__Aim__:
Convert the rows below, from the first line through the line containing "Question: Which point is", into a Markdown table with the columns No. and Line. Number each line and omit blank lines.

__Records for the exercise__:

┌────────

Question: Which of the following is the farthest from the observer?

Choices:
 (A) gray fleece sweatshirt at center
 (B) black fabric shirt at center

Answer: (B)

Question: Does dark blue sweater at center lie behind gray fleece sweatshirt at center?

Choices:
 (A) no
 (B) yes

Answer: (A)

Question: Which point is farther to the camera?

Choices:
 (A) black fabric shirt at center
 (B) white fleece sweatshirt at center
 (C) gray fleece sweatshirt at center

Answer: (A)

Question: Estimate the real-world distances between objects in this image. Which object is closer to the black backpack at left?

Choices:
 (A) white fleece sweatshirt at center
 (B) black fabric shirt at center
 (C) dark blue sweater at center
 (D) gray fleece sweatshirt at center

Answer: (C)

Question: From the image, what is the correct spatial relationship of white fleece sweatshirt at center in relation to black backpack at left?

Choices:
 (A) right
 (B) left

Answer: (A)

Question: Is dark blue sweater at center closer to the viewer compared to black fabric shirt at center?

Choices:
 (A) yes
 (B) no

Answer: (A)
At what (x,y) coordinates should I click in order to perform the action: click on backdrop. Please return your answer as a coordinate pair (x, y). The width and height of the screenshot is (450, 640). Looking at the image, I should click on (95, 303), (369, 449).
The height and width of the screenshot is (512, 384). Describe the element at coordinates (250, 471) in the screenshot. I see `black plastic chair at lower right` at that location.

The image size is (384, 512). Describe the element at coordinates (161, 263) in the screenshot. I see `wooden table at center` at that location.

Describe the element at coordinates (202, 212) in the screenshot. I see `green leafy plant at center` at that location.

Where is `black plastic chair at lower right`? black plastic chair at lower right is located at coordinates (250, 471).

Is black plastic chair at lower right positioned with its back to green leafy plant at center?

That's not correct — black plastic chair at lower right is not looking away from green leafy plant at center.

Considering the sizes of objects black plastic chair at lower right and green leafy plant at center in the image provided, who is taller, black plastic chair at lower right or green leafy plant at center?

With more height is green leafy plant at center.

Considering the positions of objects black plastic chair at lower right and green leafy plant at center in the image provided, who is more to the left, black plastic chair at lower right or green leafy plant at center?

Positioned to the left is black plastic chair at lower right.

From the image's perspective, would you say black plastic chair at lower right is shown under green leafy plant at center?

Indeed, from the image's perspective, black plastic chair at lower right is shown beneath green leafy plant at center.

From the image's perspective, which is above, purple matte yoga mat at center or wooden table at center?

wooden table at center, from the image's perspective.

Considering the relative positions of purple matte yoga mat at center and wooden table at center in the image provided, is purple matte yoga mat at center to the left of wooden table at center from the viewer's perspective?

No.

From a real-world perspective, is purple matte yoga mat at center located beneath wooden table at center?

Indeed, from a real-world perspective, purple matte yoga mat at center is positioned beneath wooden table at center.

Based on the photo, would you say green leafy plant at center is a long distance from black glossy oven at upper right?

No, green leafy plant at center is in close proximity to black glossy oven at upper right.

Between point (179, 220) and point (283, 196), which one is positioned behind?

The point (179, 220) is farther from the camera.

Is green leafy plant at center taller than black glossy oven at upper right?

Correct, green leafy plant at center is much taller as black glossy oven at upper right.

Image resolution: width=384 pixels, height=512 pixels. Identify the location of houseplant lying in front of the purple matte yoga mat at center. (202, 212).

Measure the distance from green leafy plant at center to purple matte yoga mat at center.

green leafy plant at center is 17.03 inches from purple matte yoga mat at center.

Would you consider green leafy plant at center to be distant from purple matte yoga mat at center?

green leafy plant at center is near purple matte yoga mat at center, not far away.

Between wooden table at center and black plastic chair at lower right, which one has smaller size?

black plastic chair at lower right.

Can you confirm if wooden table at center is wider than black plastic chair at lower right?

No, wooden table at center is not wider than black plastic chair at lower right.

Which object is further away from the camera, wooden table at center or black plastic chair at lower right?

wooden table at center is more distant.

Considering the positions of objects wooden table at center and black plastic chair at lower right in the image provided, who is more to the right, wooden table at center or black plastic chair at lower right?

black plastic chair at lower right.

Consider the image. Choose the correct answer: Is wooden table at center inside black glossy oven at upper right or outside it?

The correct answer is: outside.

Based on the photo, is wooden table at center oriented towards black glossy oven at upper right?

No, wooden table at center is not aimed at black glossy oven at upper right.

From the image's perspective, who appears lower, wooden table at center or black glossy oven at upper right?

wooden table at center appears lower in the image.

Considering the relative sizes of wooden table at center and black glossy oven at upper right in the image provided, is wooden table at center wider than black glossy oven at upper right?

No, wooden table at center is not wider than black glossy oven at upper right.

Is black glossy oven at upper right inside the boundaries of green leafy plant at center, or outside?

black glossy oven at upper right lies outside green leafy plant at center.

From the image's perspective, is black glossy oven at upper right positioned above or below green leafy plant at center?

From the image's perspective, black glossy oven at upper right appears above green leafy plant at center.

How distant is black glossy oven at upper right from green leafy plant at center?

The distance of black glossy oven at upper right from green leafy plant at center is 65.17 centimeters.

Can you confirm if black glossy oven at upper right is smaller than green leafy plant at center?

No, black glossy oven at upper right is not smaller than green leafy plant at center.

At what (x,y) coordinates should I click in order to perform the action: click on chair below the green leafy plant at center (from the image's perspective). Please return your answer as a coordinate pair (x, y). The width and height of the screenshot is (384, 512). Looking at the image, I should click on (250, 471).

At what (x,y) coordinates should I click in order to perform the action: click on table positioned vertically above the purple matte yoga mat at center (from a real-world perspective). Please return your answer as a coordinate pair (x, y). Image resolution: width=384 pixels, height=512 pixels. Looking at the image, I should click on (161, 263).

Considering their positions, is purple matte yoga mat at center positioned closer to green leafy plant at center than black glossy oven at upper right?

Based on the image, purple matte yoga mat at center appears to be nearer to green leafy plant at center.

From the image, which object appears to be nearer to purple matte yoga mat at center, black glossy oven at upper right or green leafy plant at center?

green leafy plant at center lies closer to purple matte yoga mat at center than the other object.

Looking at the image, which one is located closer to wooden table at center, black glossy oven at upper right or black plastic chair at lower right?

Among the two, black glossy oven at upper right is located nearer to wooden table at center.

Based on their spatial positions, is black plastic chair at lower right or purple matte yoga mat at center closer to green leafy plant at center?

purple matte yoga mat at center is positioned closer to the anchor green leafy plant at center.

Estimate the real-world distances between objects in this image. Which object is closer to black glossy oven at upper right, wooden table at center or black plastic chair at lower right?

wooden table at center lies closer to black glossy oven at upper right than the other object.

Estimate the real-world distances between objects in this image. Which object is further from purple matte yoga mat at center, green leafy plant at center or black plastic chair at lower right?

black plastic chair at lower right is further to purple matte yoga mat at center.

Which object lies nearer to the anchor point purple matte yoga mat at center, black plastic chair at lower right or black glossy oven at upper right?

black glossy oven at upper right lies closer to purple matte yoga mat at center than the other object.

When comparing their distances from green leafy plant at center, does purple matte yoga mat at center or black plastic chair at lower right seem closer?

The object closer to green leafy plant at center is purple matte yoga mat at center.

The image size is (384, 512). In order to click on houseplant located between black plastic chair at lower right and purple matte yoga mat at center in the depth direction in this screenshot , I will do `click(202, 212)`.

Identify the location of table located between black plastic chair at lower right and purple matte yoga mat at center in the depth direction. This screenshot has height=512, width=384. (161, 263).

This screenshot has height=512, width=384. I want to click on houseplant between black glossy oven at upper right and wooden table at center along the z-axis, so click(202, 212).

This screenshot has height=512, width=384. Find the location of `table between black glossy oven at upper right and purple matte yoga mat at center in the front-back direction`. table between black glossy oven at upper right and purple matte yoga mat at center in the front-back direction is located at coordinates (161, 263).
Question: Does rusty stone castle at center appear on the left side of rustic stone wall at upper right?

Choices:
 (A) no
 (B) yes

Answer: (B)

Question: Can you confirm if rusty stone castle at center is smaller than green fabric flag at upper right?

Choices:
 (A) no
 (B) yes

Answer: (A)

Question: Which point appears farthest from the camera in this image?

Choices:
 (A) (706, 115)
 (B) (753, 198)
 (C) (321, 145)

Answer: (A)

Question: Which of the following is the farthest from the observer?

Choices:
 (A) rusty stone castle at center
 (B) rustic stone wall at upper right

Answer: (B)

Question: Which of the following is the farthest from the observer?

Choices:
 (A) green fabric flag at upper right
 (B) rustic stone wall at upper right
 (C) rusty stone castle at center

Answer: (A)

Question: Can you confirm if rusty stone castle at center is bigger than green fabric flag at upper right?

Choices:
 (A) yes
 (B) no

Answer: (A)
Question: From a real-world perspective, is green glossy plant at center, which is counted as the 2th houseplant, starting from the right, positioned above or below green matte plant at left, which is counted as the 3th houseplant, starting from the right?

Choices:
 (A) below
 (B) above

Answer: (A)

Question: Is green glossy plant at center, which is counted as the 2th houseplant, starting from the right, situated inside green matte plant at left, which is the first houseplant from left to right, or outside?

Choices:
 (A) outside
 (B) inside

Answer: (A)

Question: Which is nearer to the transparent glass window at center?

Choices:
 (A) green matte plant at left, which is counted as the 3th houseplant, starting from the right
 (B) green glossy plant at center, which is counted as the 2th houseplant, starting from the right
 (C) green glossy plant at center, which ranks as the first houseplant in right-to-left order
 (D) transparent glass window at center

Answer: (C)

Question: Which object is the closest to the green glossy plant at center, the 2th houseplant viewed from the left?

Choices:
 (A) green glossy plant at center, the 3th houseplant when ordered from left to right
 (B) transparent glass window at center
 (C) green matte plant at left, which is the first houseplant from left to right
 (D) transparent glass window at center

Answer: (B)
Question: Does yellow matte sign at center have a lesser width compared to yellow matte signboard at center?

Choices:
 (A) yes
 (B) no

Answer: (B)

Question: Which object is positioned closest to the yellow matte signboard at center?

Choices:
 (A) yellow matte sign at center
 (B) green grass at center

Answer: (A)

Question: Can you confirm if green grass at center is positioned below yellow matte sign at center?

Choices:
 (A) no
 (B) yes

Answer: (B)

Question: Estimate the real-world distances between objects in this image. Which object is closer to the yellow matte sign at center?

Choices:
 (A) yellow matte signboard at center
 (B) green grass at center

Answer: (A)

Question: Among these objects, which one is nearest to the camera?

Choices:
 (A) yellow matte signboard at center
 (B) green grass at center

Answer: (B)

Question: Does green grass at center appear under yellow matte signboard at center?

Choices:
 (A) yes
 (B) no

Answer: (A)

└────────

__Completed exercise__:
| No. | Line |
|---|---|
| 1 | Question: Which of the following is the farthest from the observer? |
| 2 | Choices: |
| 3 |  (A) gray fleece sweatshirt at center |
| 4 |  (B) black fabric shirt at center |
| 5 | Answer: (B) |
| 6 | Question: Does dark blue sweater at center lie behind gray fleece sweatshirt at center? |
| 7 | Choices: |
| 8 |  (A) no |
| 9 |  (B) yes |
| 10 | Answer: (A) |
| 11 | Question: Which point is farther to the camera? |